Items from a data source:
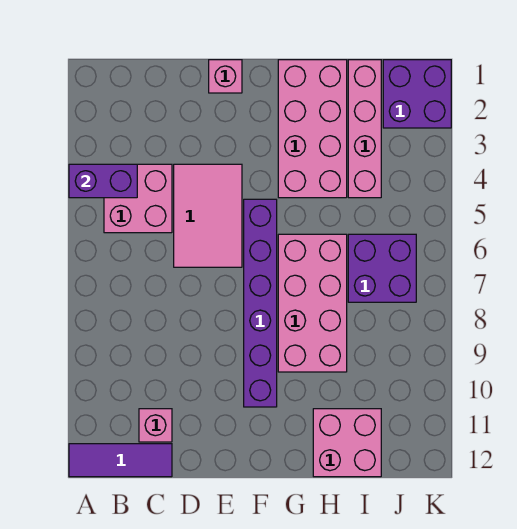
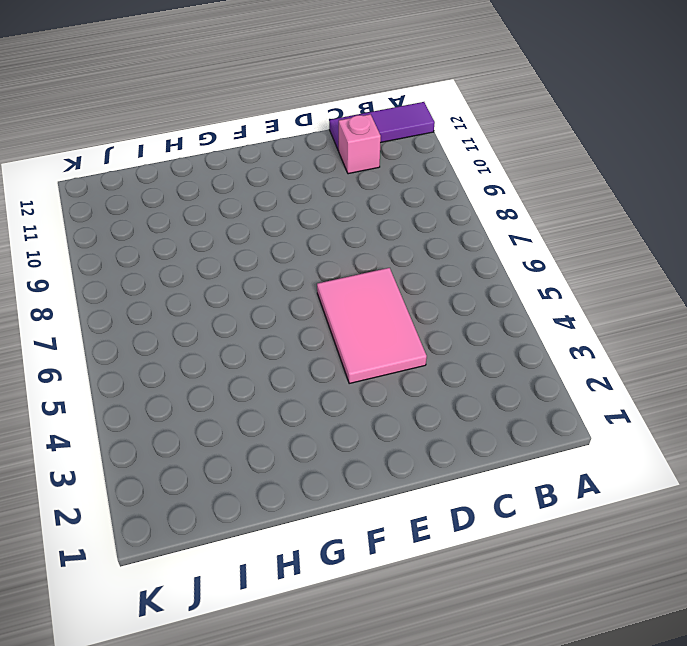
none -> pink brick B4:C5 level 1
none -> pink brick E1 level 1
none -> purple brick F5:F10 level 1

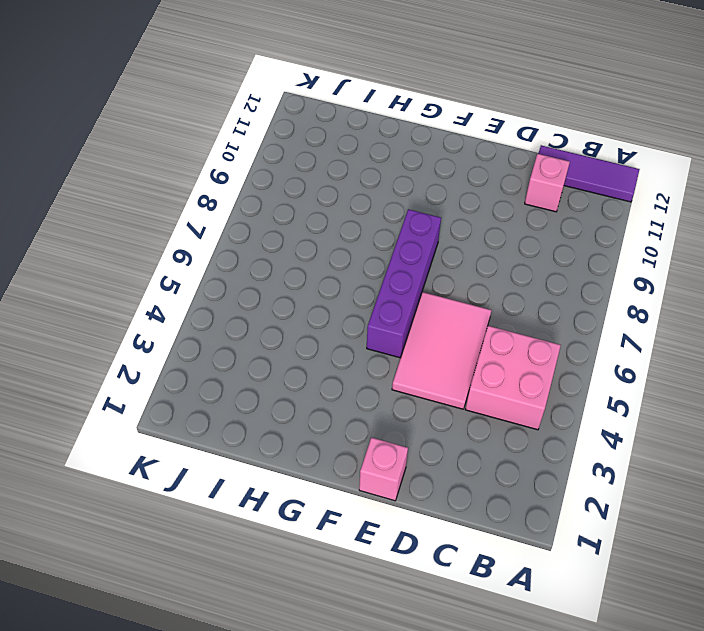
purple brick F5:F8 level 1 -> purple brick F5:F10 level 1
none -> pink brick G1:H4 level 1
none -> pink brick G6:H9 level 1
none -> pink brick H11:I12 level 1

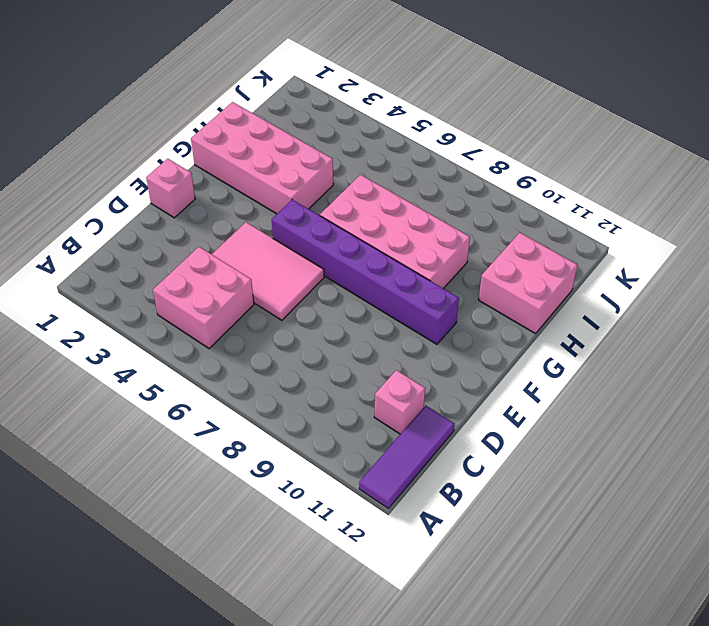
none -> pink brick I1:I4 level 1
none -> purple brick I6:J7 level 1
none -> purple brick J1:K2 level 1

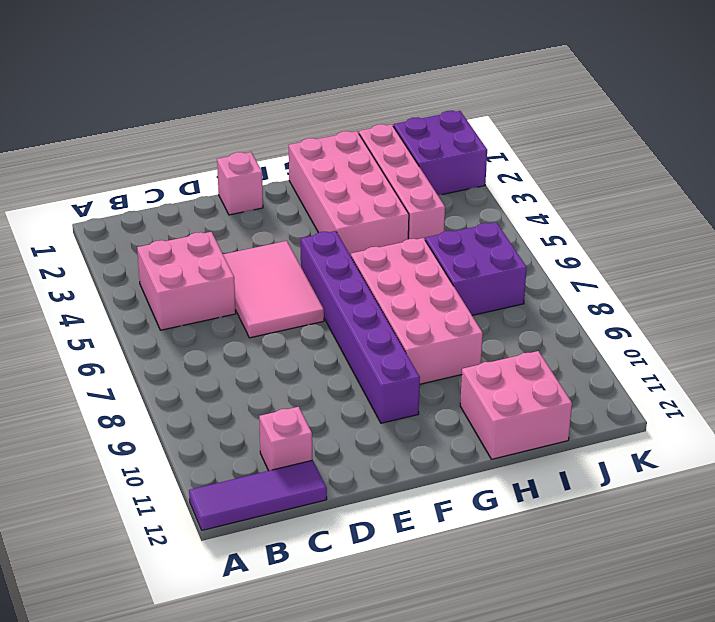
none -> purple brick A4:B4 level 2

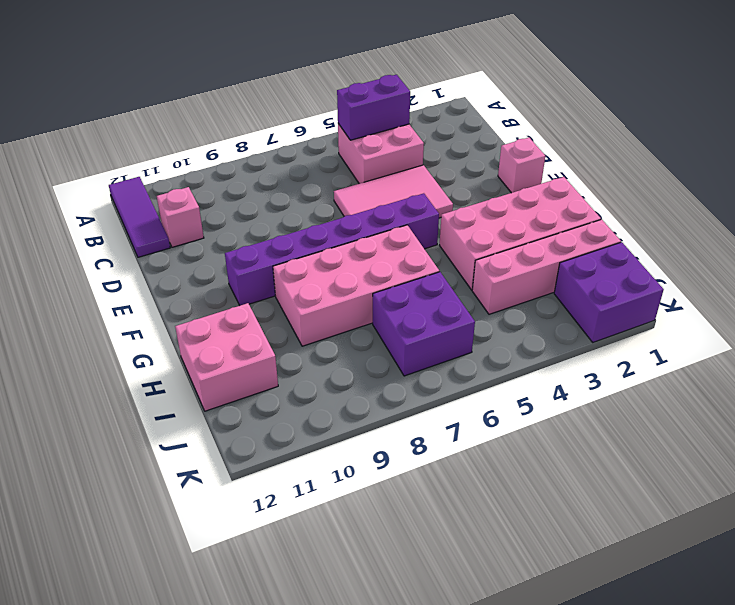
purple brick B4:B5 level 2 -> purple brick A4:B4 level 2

#### HOW TO COMPLETE THIS TASK
Omit the pictures. Transcribe every record exactly.

#### TASK SOLUTION
none -> pink brick B4:C5 level 1
none -> pink brick E1 level 1
none -> purple brick F5:F10 level 1

purple brick F5:F8 level 1 -> purple brick F5:F10 level 1
none -> pink brick G1:H4 level 1
none -> pink brick G6:H9 level 1
none -> pink brick H11:I12 level 1

none -> pink brick I1:I4 level 1
none -> purple brick I6:J7 level 1
none -> purple brick J1:K2 level 1

none -> purple brick A4:B4 level 2

purple brick B4:B5 level 2 -> purple brick A4:B4 level 2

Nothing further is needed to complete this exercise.